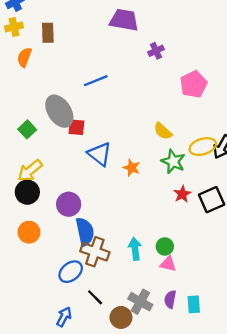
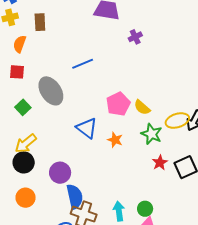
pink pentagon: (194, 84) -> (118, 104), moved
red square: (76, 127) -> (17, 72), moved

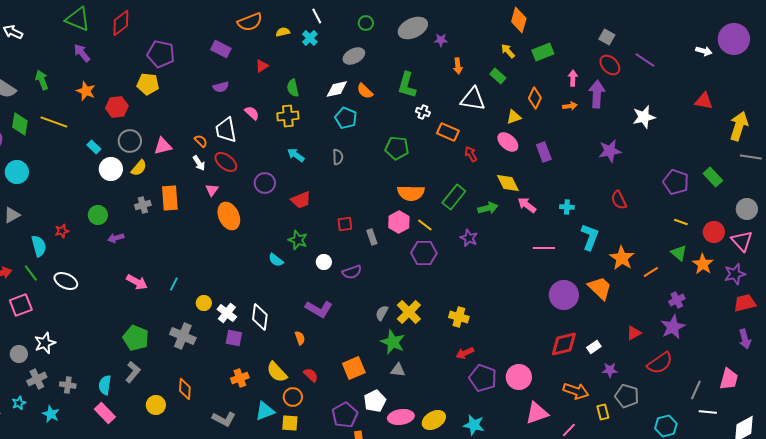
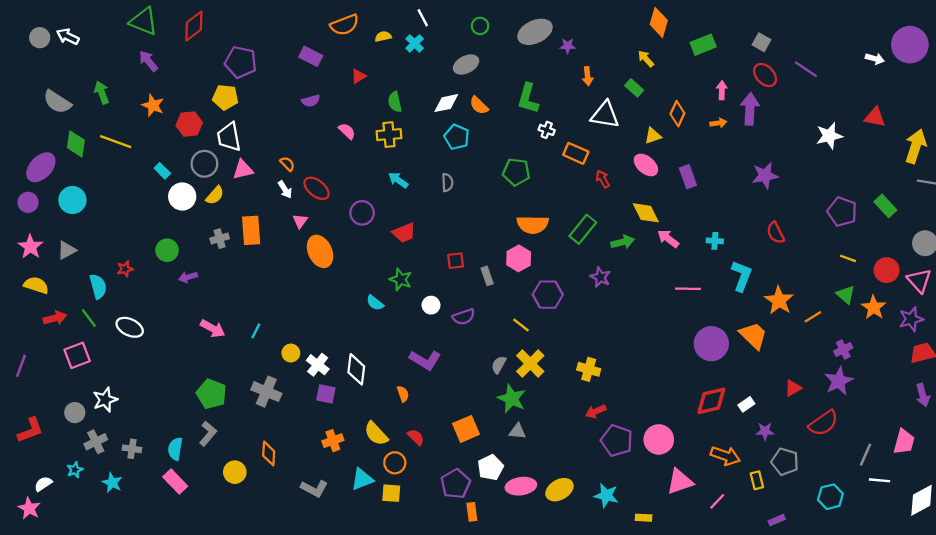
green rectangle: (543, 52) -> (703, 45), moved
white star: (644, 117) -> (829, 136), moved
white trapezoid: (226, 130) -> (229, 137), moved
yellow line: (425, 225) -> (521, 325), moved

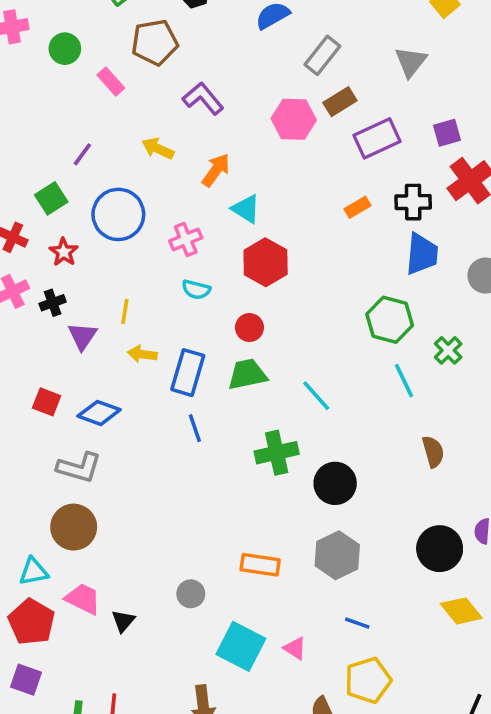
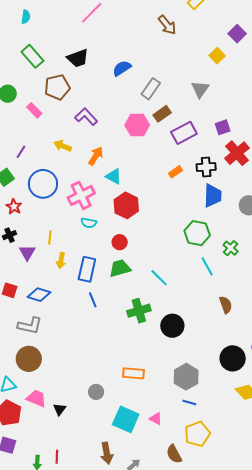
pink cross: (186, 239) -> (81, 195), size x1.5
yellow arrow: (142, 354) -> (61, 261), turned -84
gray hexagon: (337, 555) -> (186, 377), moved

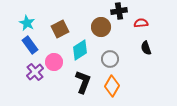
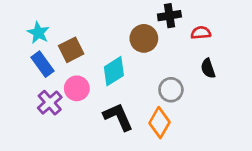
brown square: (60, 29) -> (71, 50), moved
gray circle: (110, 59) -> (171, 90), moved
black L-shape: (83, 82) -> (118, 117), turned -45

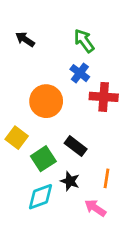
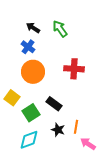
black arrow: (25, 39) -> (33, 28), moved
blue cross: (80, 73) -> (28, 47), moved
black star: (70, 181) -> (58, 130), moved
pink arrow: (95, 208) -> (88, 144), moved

YOUR OBJECTIVE →
What is needed is an exact transcription of the lines from the one containing "brown square: (60, 29) -> (71, 50), moved" through the last line of the records above, both included, with no pictures.

YOUR RESPONSE →
brown square: (60, 29) -> (71, 50), moved
gray circle: (110, 59) -> (171, 90), moved
black L-shape: (83, 82) -> (118, 117), turned -45

black arrow: (25, 39) -> (33, 28), moved
blue cross: (80, 73) -> (28, 47), moved
black star: (70, 181) -> (58, 130), moved
pink arrow: (95, 208) -> (88, 144), moved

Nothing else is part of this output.